▶ _Task item_
Find "pink square: (112, 142)" in the records that follow; print that line and each subsequent line through the last one, verbatim and with nothing added.

Two-dimensional motion records
##########
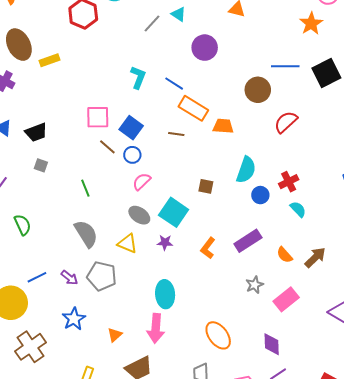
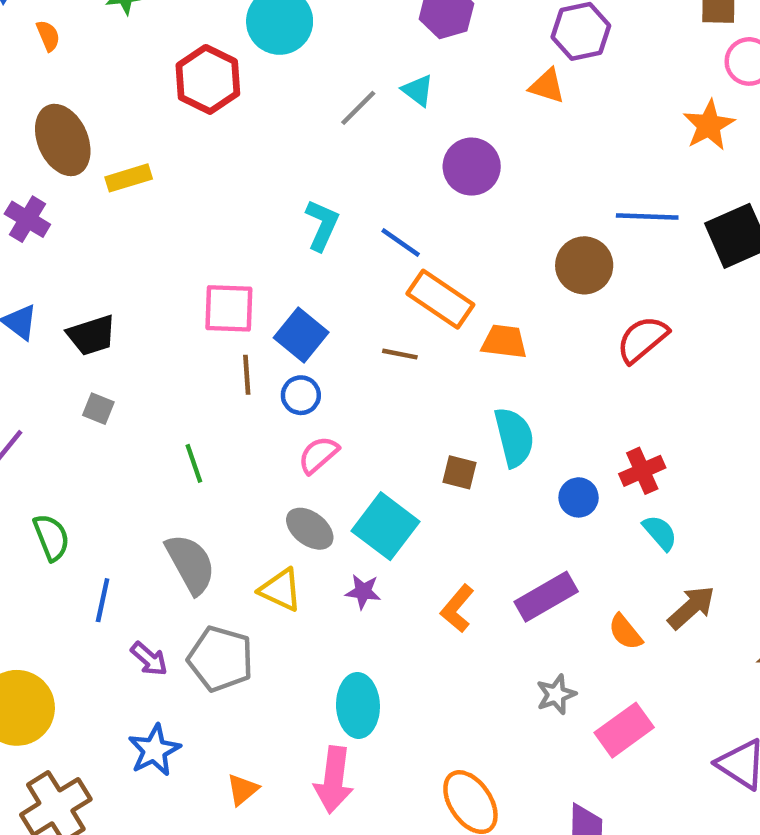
brown line: (107, 147) -> (247, 375), turned 42
cyan semicircle: (246, 170) -> (514, 437), moved, turned -36
brown arrow: (315, 257) -> (691, 607), moved
blue line: (37, 277) -> (103, 600), moved, turned -54

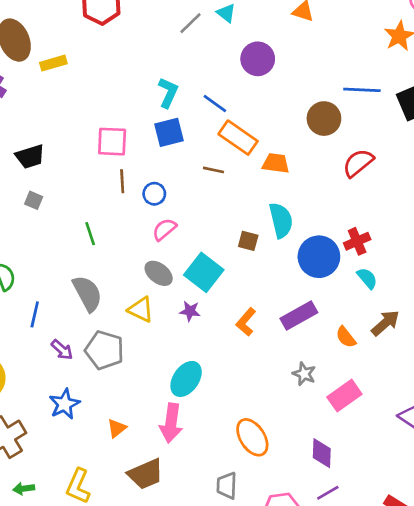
blue square: (301, 335) -> (169, 132), moved, turned 36
blue circle: (579, 497) -> (319, 257), size x1.8
gray star: (556, 694) -> (304, 374), turned -30
cyan ellipse: (358, 705) -> (186, 379), turned 36

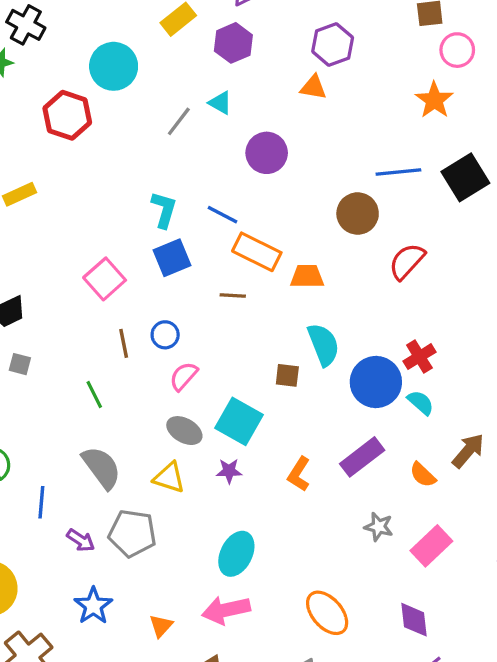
pink square: (112, 142) -> (105, 279), turned -36
brown line: (122, 181) -> (124, 343), moved
cyan semicircle: (367, 278) -> (421, 403), moved
pink arrow: (171, 423) -> (226, 610), turned 78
##########
▶ _Exercise output_
pink square: (112, 142) -> (105, 279), turned -36
brown line: (122, 181) -> (124, 343), moved
cyan semicircle: (367, 278) -> (421, 403), moved
pink arrow: (171, 423) -> (226, 610), turned 78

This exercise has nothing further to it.